Work order
Search the listing for the string "cake". Copy every line that has it.
[[ Data for the task open ]]
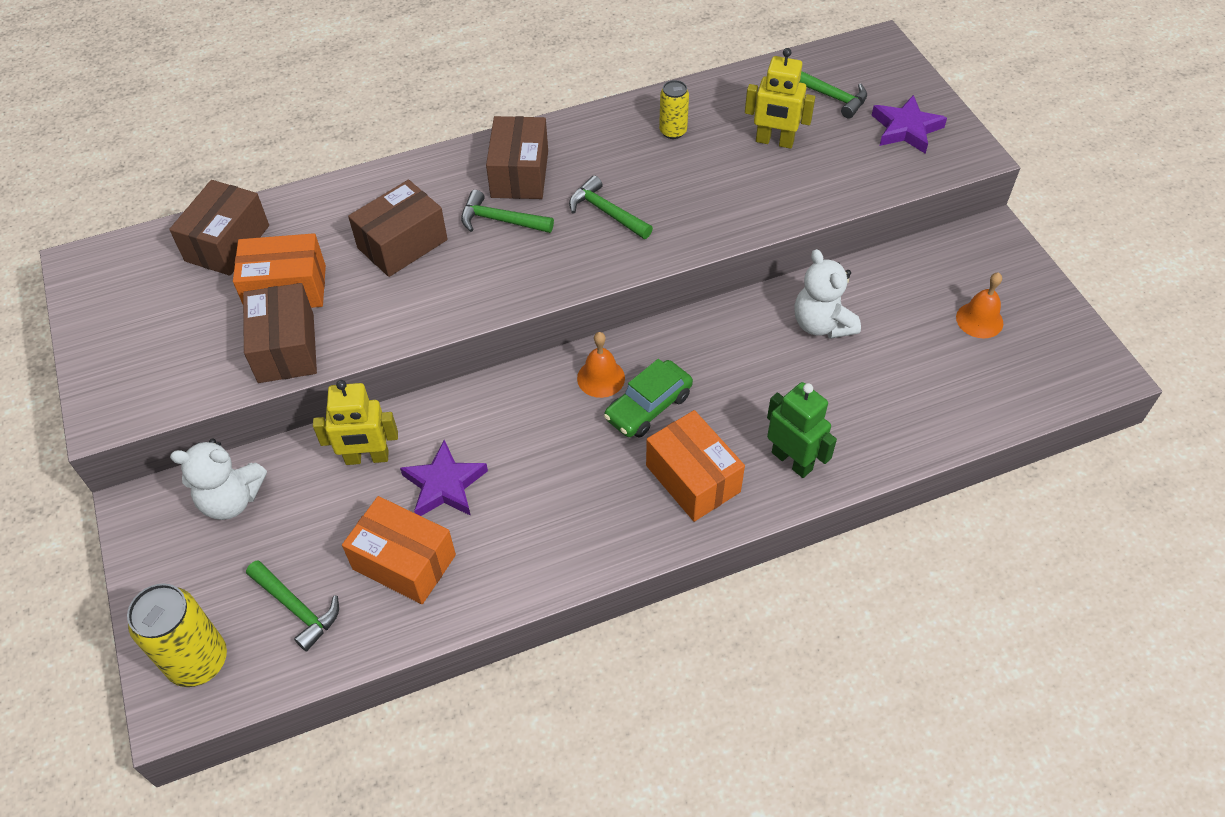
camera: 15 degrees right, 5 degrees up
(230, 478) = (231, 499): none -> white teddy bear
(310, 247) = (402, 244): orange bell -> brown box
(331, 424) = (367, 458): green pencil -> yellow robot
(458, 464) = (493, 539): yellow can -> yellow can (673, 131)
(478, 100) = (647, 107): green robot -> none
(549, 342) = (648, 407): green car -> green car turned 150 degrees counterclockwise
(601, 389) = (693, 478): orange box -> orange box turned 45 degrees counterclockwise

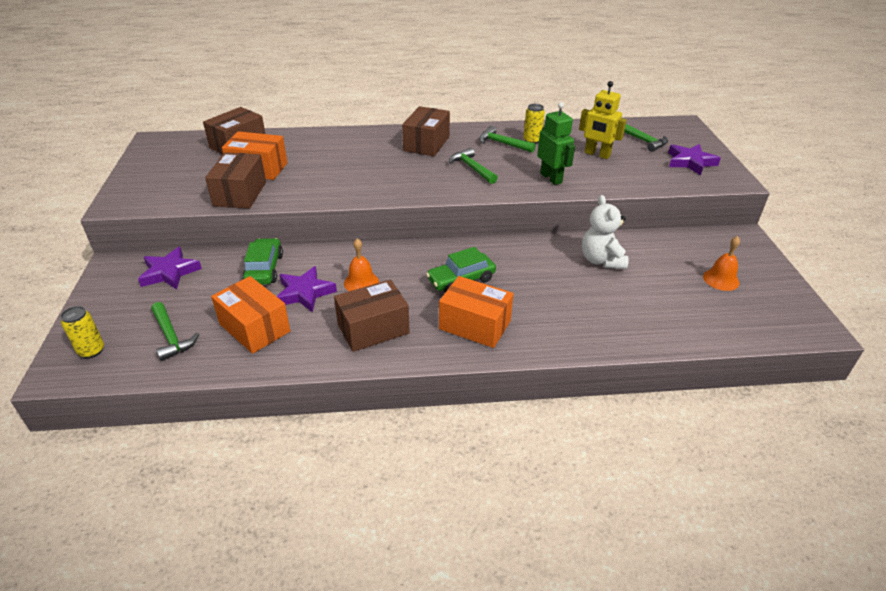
camera: 15 degrees right, 15 degrees down
(198, 661) = (91, 351): yellow can -> yellow can, size x0.58
(231, 499) = (170, 272): white teddy bear -> purple star
(367, 458) = (264, 269): yellow robot -> green car
(402, 244) = (338, 161): brown box -> brown box (373, 328)
(500, 220) = (403, 161): green hammer -> green hammer (502, 143)
(601, 378) = (436, 259): orange bell -> orange bell (361, 282)
(693, 478) = (475, 325): orange box -> orange box turned 45 degrees counterclockwise
(792, 461) = (552, 330): green robot -> green robot (551, 178)

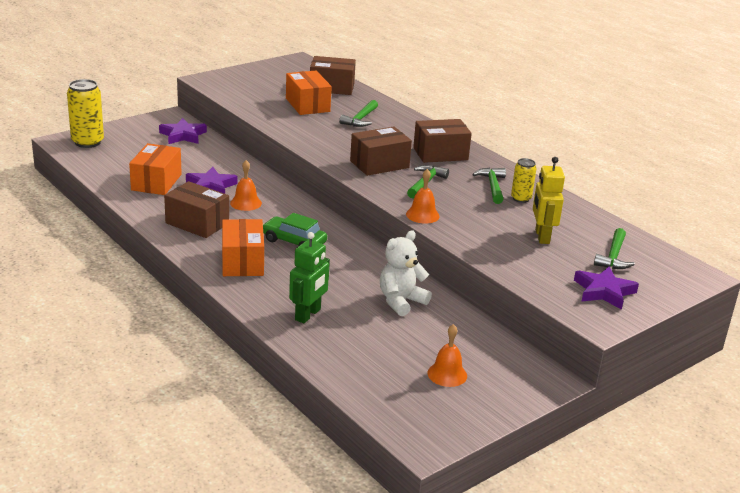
camera: 55 degrees right, 10 degrees down
(91, 351) = (87, 142): yellow can -> yellow can, size x1.72
(171, 337) = (122, 160): green hammer -> green hammer (360, 119)
(240, 194) = (266, 110): brown box -> brown box (379, 164)
(264, 269) = (221, 164): green car -> none
(526, 189) = (422, 215): none -> orange bell
(551, 178) = (459, 222): green robot -> green robot (308, 315)

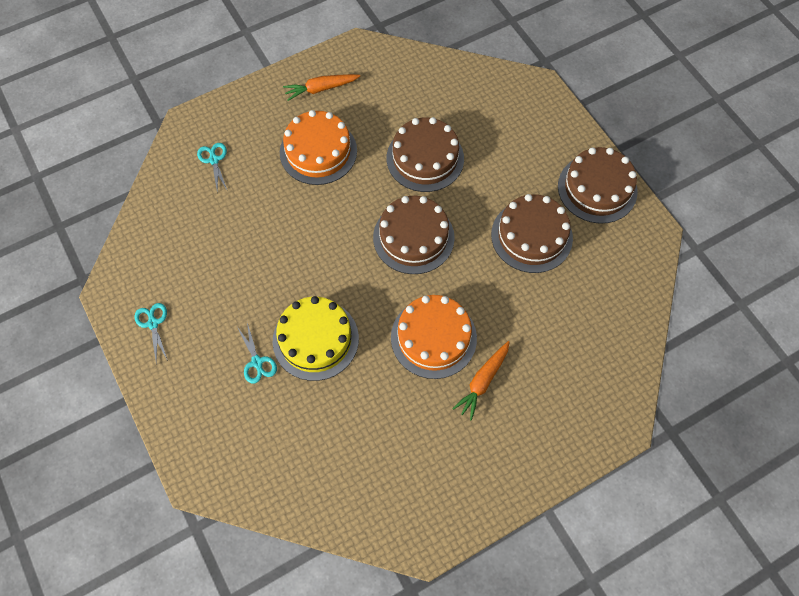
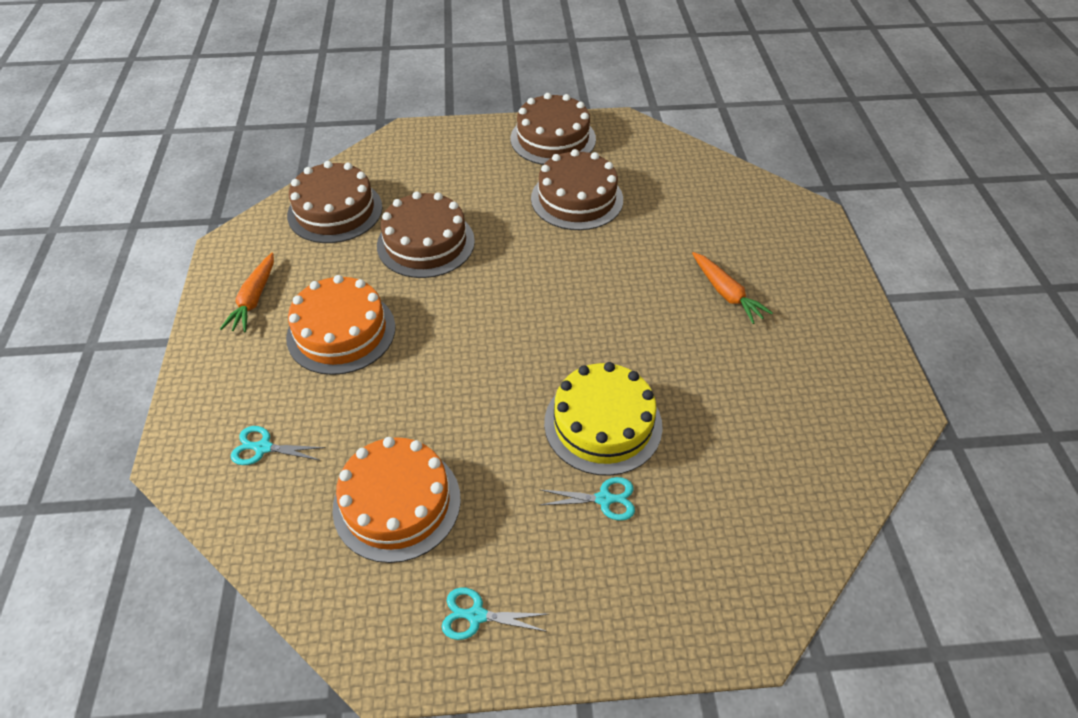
camera: 65 degrees left, 15 degrees down
(413, 237) = (520, 287): brown cake -> brown cake (335, 211)
(433, 337) = (655, 314): orange cake -> orange cake (397, 503)

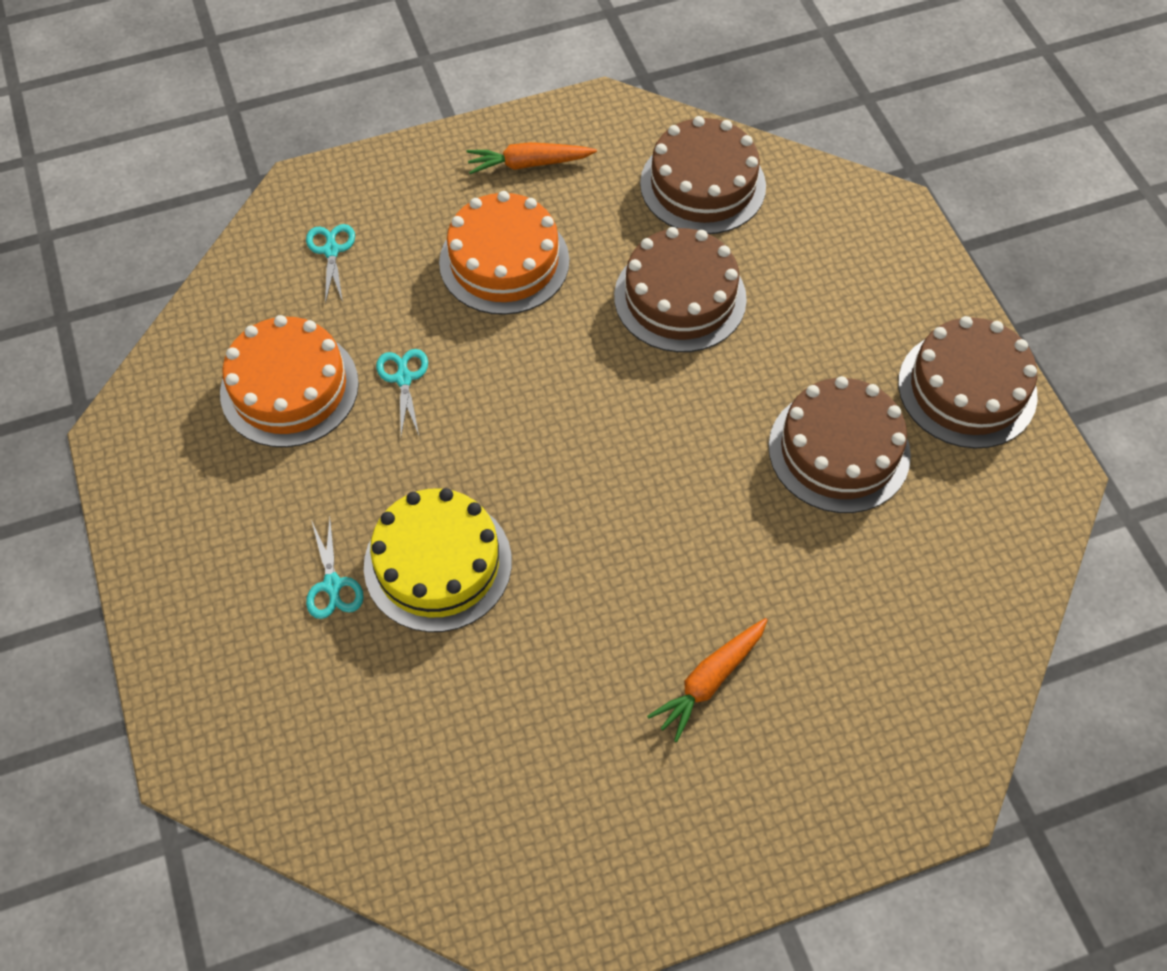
camera: 75 degrees right, 10 degrees up
(476, 615) = (176, 495): turquoise scissors -> turquoise scissors (403, 378)

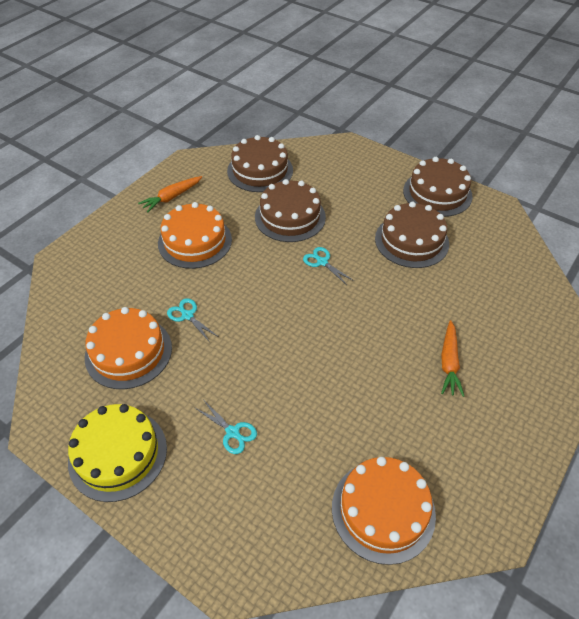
camera: 35 degrees left, 10 degrees down
(331, 251) = (99, 279): turquoise scissors -> turquoise scissors (322, 262)
(433, 814) = (383, 510): none -> orange cake
(438, 563) = (278, 389): yellow cake -> yellow cake (118, 454)

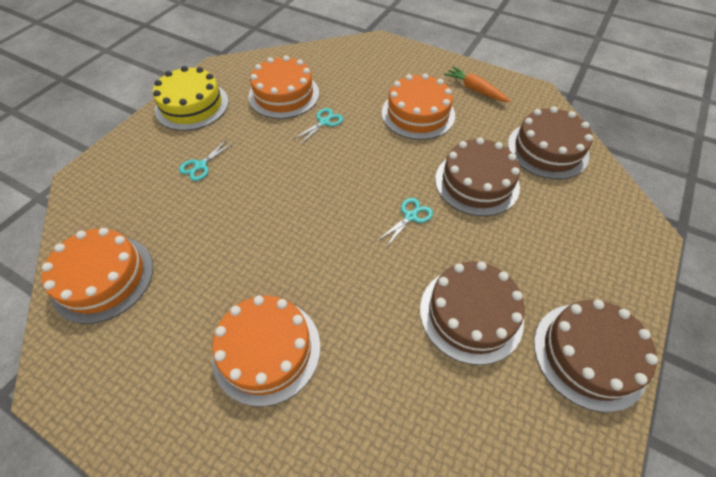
camera: 85 degrees right, 5 degrees up
(449, 363) = (266, 350): orange carrot -> orange cake

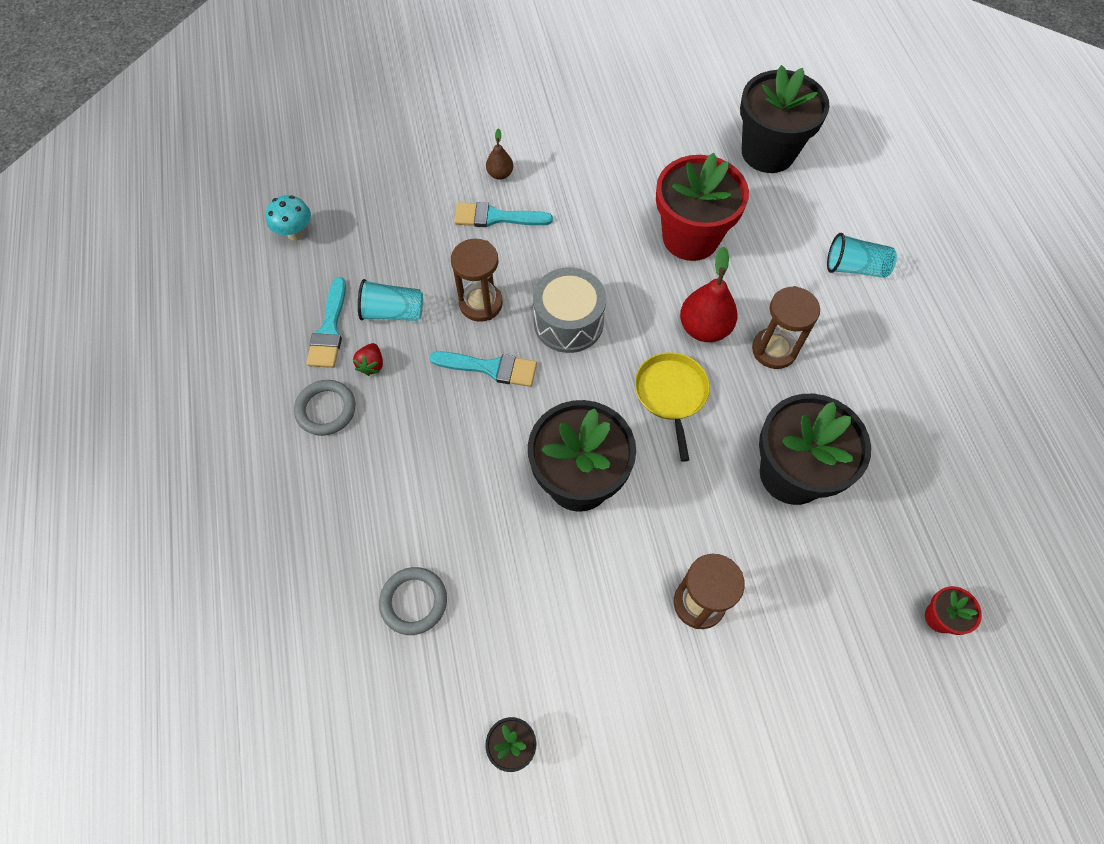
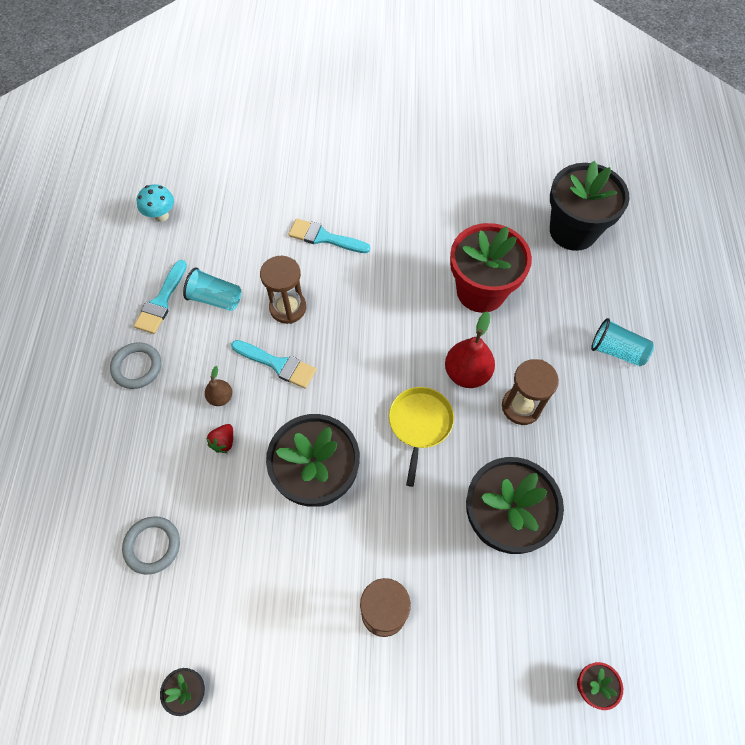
camera: 15 degrees right, 0 degrees up
(371, 365) = (184, 339): red strawberry -> red strawberry (224, 442)
(500, 174) = (339, 201): brown pear -> brown pear (220, 397)
(568, 322) = (354, 341): grey drum -> none

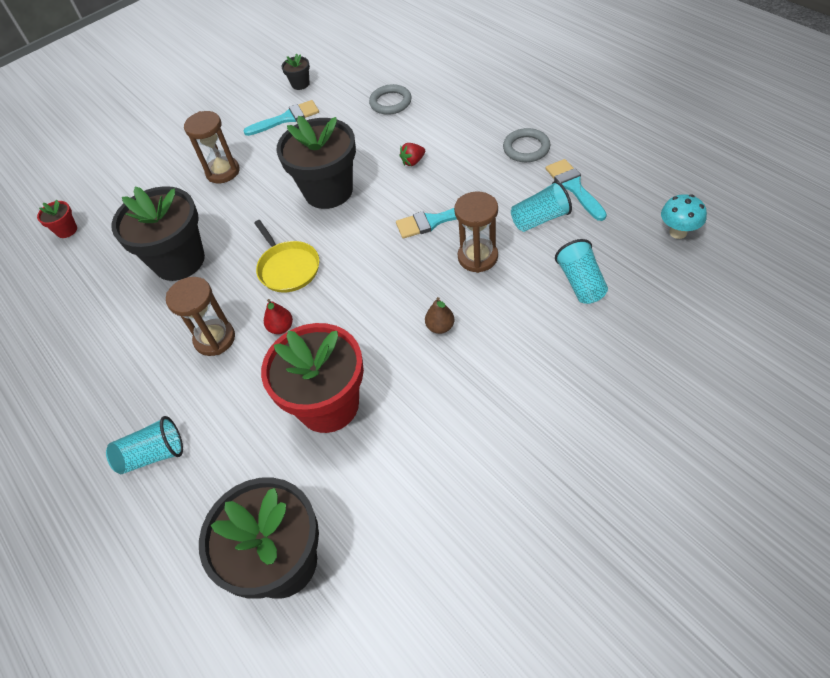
camera: 145 degrees right, 10 degrees down
(220, 397) = (447, 177): brown pear -> brown pear (440, 327)
(224, 442) = (413, 161): red strawberry -> red strawberry turned 105 degrees counterclockwise
(256, 236) = (580, 283): none -> turquoise cup
(324, 237) = (524, 331): turquoise brush -> turquoise brush (286, 118)
(467, 373) = (281, 328): red pear -> red pear, size x0.55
[[ Data for the task closed ]]
Written answer
(413, 237) = (520, 287): brown cake -> brown cake (335, 211)
(433, 337) = (655, 314): orange cake -> orange cake (397, 503)
(433, 814) = (383, 510): none -> orange cake
(438, 563) = (278, 389): yellow cake -> yellow cake (118, 454)
(449, 363) = (266, 350): orange carrot -> orange cake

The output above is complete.